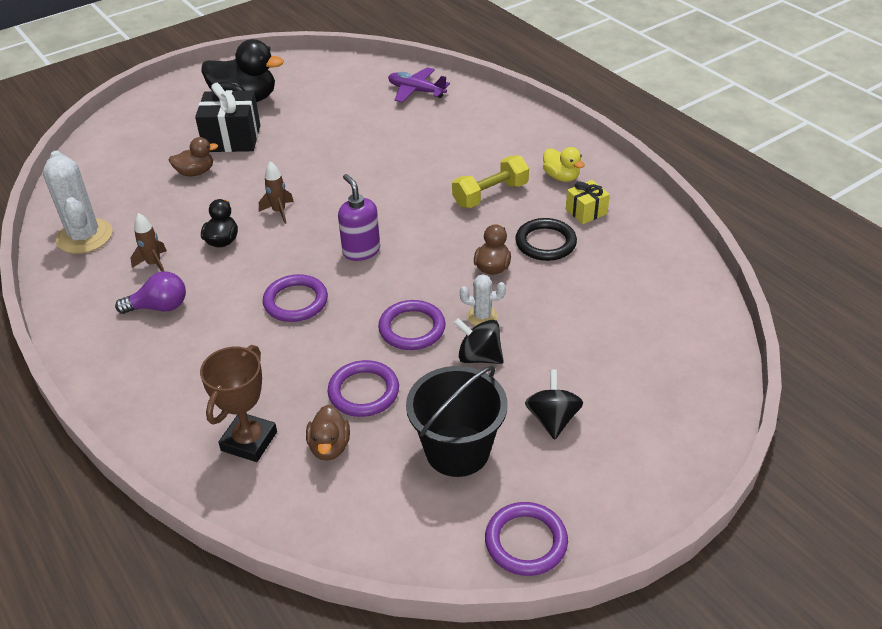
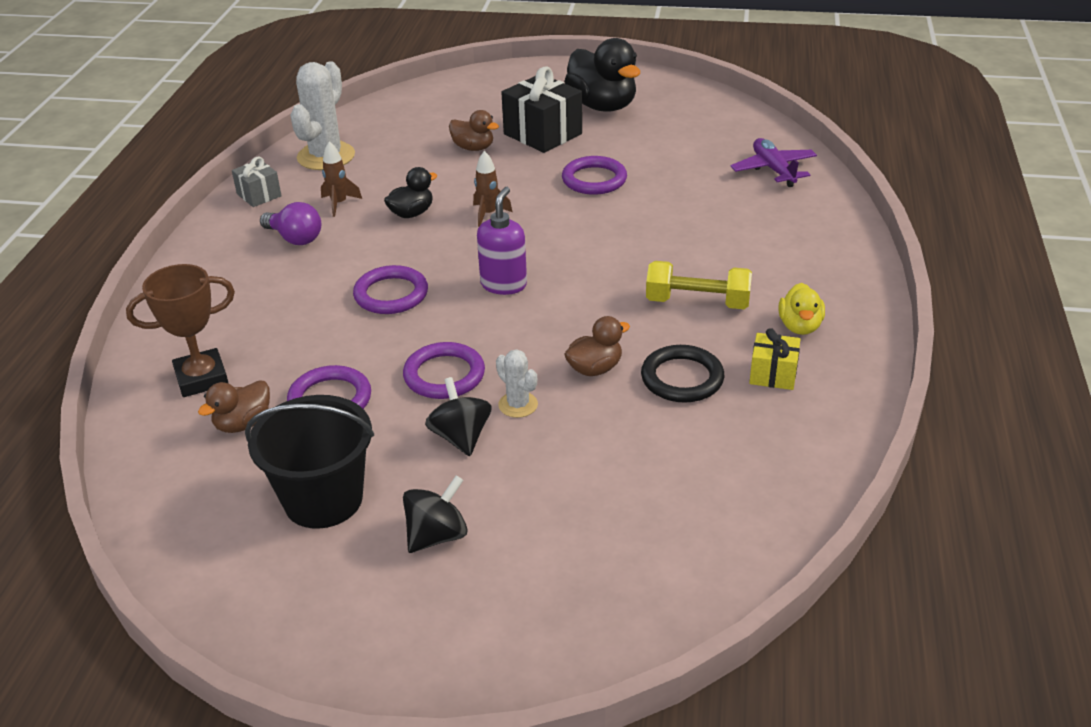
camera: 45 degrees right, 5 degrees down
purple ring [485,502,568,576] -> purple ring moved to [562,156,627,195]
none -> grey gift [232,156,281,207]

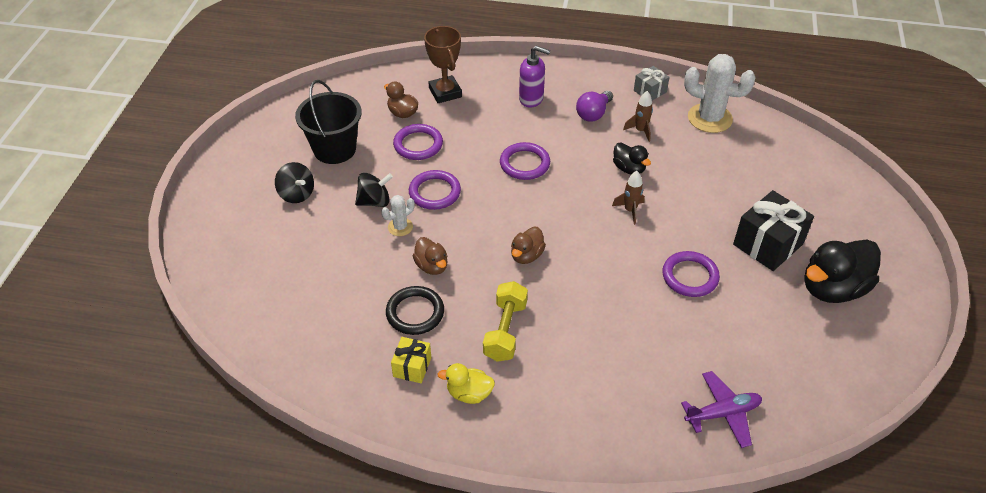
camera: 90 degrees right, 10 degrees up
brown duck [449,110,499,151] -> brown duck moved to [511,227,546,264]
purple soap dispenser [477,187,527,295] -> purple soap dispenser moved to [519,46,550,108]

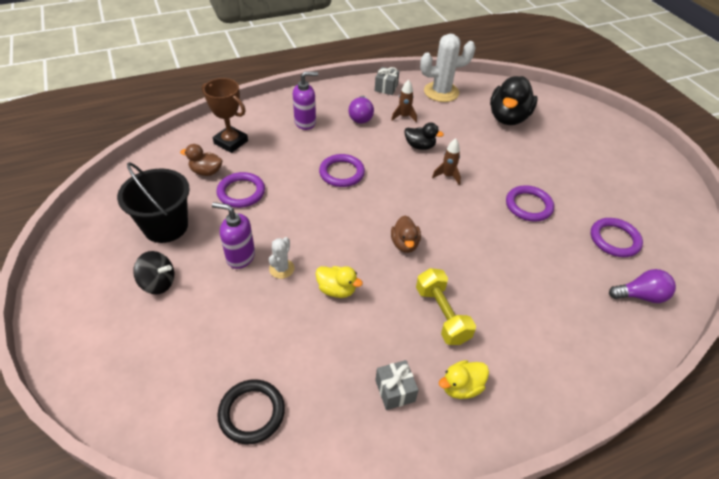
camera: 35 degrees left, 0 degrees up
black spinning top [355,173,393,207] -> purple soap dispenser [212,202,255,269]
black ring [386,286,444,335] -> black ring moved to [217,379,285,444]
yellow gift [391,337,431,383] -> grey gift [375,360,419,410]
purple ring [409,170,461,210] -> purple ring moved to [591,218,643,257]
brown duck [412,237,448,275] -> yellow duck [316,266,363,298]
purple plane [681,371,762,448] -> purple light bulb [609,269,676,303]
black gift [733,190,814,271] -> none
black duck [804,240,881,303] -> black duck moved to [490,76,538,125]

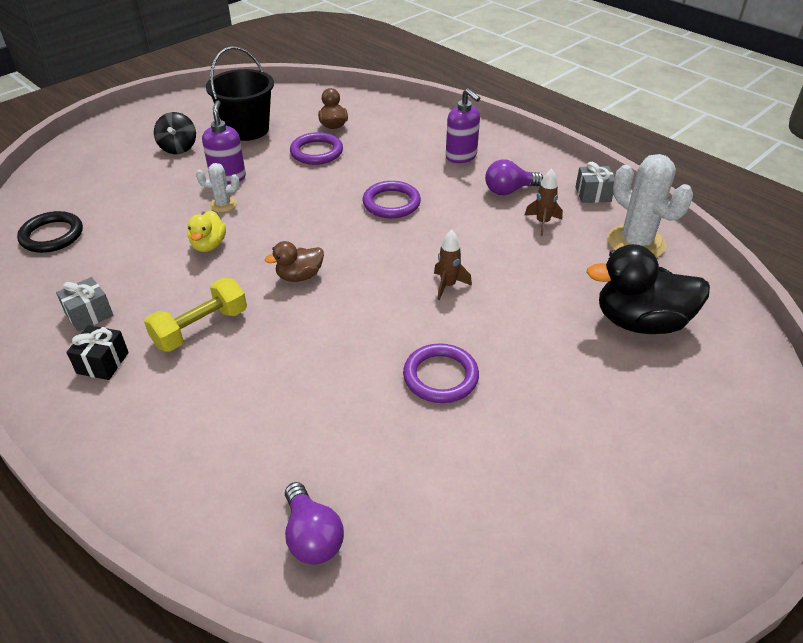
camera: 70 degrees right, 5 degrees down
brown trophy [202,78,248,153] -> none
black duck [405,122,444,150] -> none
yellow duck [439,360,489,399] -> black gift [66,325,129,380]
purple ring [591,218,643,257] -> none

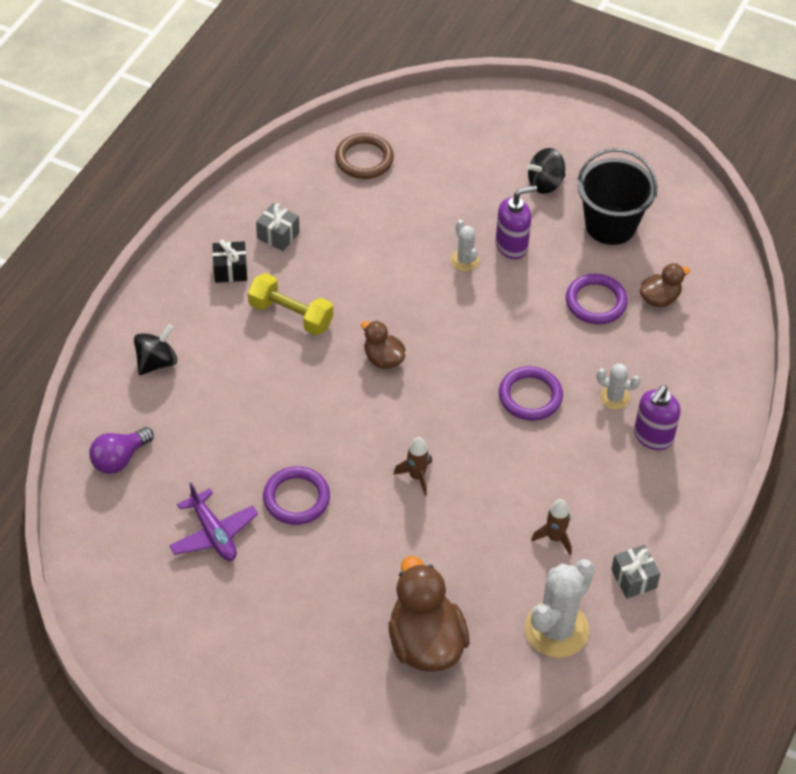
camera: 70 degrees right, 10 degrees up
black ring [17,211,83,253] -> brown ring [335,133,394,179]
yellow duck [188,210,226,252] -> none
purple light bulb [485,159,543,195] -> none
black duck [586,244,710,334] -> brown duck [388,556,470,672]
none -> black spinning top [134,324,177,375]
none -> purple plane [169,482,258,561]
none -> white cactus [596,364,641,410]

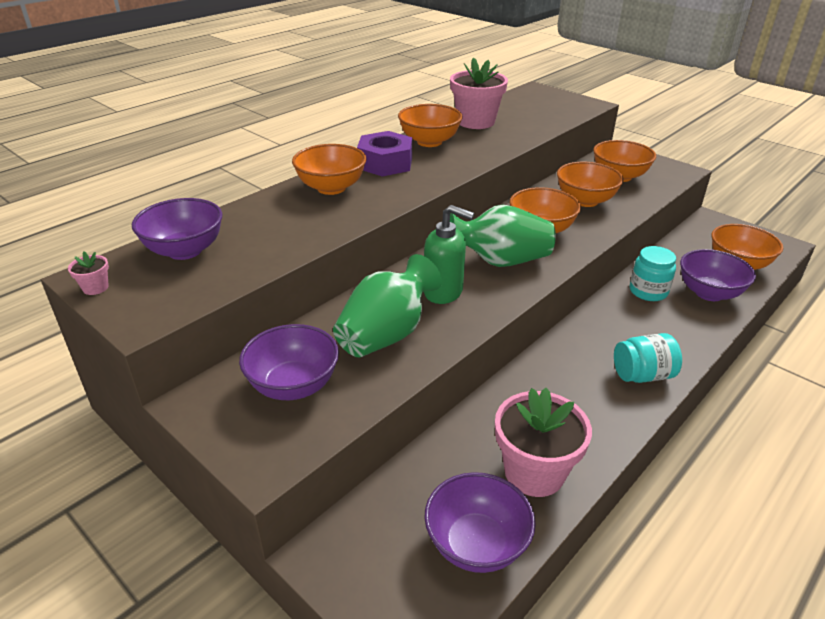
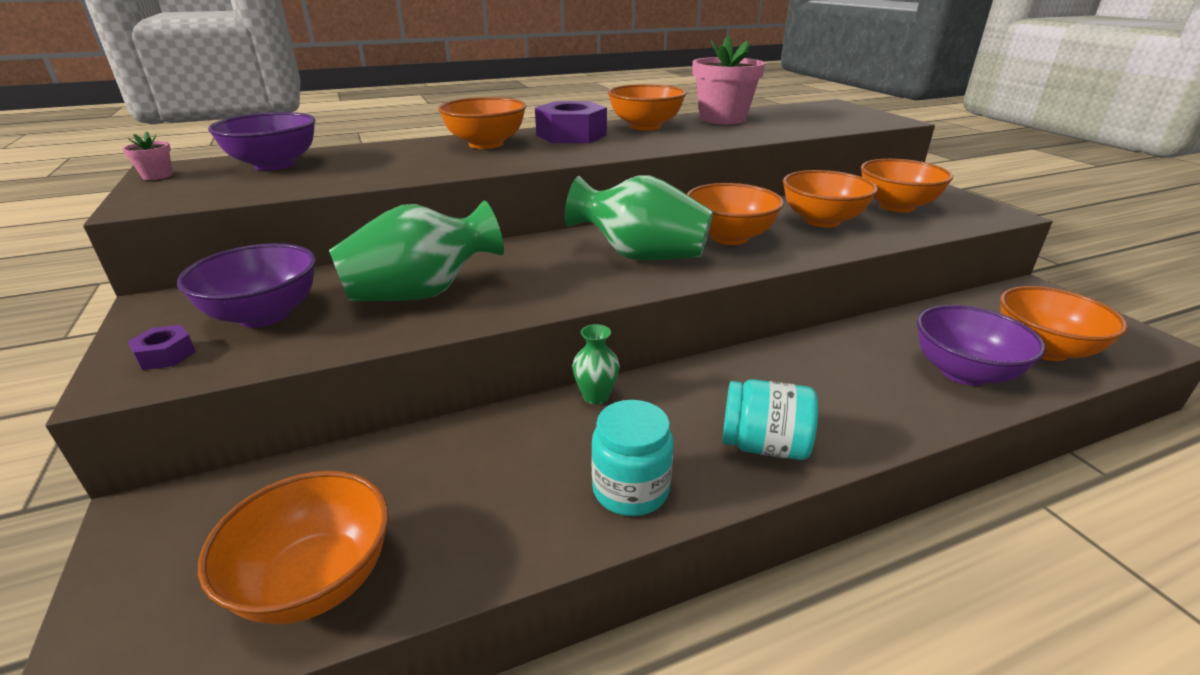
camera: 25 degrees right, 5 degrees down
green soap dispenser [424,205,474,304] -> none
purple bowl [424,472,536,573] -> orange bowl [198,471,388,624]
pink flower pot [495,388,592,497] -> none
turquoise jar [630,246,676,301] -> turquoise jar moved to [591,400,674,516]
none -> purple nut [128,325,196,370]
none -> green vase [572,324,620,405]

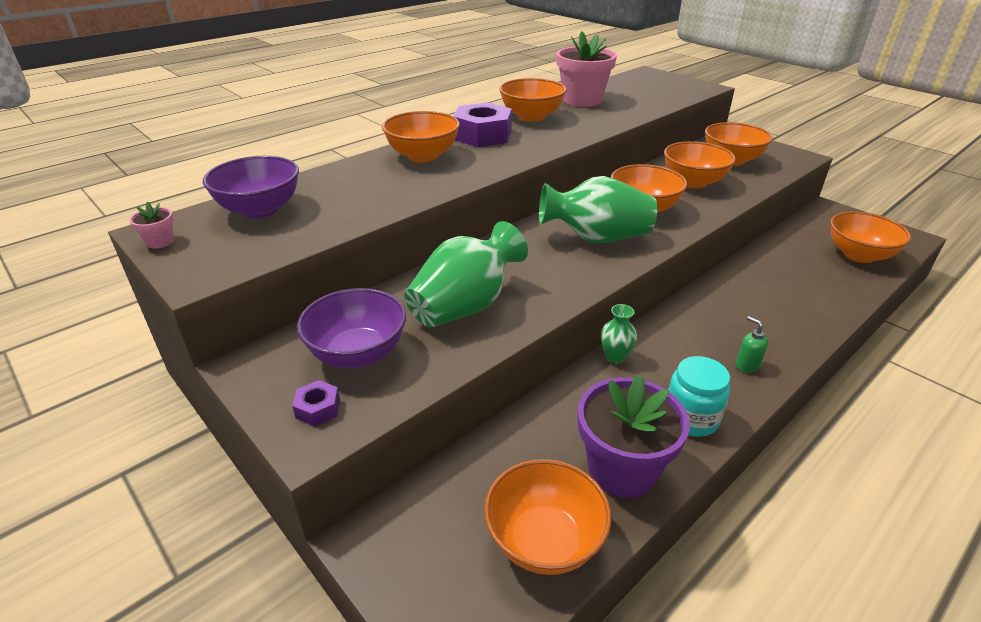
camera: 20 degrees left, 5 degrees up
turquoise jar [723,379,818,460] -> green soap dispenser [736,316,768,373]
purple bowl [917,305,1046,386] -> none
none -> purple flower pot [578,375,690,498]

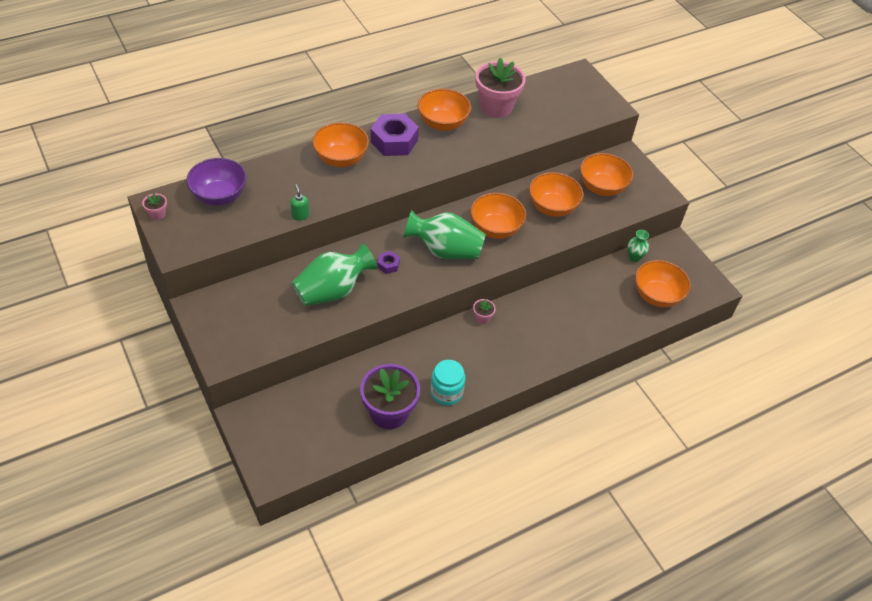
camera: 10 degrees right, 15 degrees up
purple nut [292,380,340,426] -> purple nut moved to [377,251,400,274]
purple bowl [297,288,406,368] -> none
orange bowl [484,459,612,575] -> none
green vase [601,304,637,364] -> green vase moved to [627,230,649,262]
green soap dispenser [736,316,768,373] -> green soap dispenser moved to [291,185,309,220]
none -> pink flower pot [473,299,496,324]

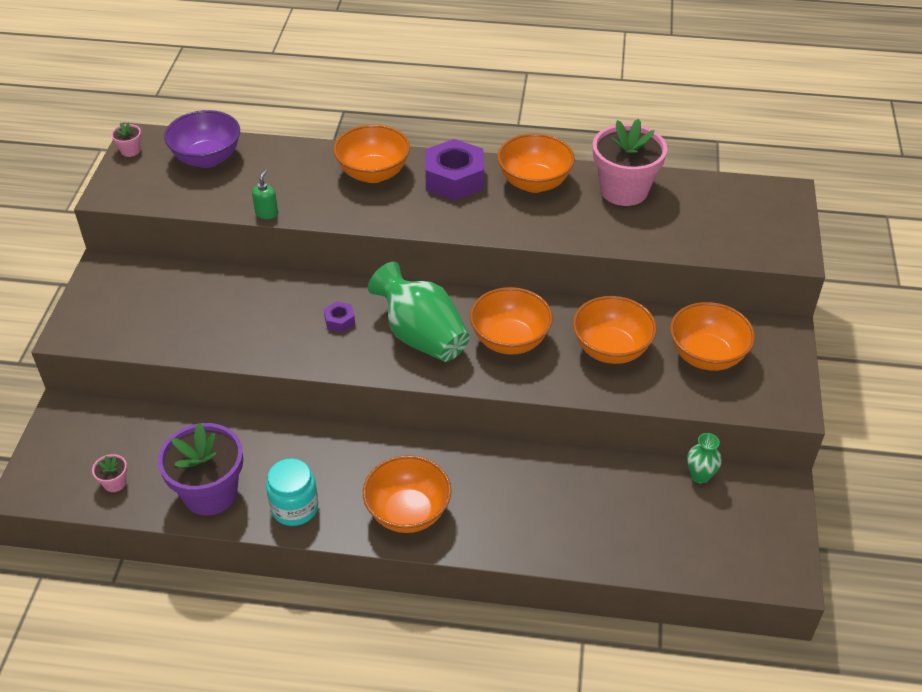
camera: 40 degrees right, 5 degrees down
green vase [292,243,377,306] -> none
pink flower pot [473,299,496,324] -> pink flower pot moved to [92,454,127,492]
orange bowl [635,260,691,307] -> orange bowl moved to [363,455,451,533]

Your goal: If a line holds a picture, skip the picture and transcribe the rest of the material exactly.

Exercise result:
camera: 45 degrees right, 5 degrees down
purple ring [485,502,568,576] -> purple ring moved to [562,156,627,195]
none -> grey gift [232,156,281,207]

camera: 90 degrees right, 10 degrees up
brown duck [449,110,499,151] -> brown duck moved to [511,227,546,264]
purple soap dispenser [477,187,527,295] -> purple soap dispenser moved to [519,46,550,108]

camera: 35 degrees left, 0 degrees up
black spinning top [355,173,393,207] -> purple soap dispenser [212,202,255,269]
black ring [386,286,444,335] -> black ring moved to [217,379,285,444]
yellow gift [391,337,431,383] -> grey gift [375,360,419,410]
purple ring [409,170,461,210] -> purple ring moved to [591,218,643,257]
brown duck [412,237,448,275] -> yellow duck [316,266,363,298]
purple plane [681,371,762,448] -> purple light bulb [609,269,676,303]
black gift [733,190,814,271] -> none
black duck [804,240,881,303] -> black duck moved to [490,76,538,125]

camera: 70 degrees right, 5 degrees down
brown trophy [202,78,248,153] -> none
black duck [405,122,444,150] -> none
yellow duck [439,360,489,399] -> black gift [66,325,129,380]
purple ring [591,218,643,257] -> none

camera: 70 degrees right, 10 degrees up
black ring [17,211,83,253] -> brown ring [335,133,394,179]
yellow duck [188,210,226,252] -> none
purple light bulb [485,159,543,195] -> none
black duck [586,244,710,334] -> brown duck [388,556,470,672]
none -> black spinning top [134,324,177,375]
none -> purple plane [169,482,258,561]
none -> white cactus [596,364,641,410]

camera: 25 degrees right, 5 degrees down
green soap dispenser [424,205,474,304] -> none
purple bowl [424,472,536,573] -> orange bowl [198,471,388,624]
pink flower pot [495,388,592,497] -> none
turquoise jar [630,246,676,301] -> turquoise jar moved to [591,400,674,516]
none -> purple nut [128,325,196,370]
none -> green vase [572,324,620,405]

camera: 20 degrees left, 5 degrees up
turquoise jar [723,379,818,460] -> green soap dispenser [736,316,768,373]
purple bowl [917,305,1046,386] -> none
none -> purple flower pot [578,375,690,498]

camera: 10 degrees right, 15 degrees up
purple nut [292,380,340,426] -> purple nut moved to [377,251,400,274]
purple bowl [297,288,406,368] -> none
orange bowl [484,459,612,575] -> none
green vase [601,304,637,364] -> green vase moved to [627,230,649,262]
green soap dispenser [736,316,768,373] -> green soap dispenser moved to [291,185,309,220]
none -> pink flower pot [473,299,496,324]

camera: 40 degrees right, 5 degrees down
green vase [292,243,377,306] -> none
pink flower pot [473,299,496,324] -> pink flower pot moved to [92,454,127,492]
orange bowl [635,260,691,307] -> orange bowl moved to [363,455,451,533]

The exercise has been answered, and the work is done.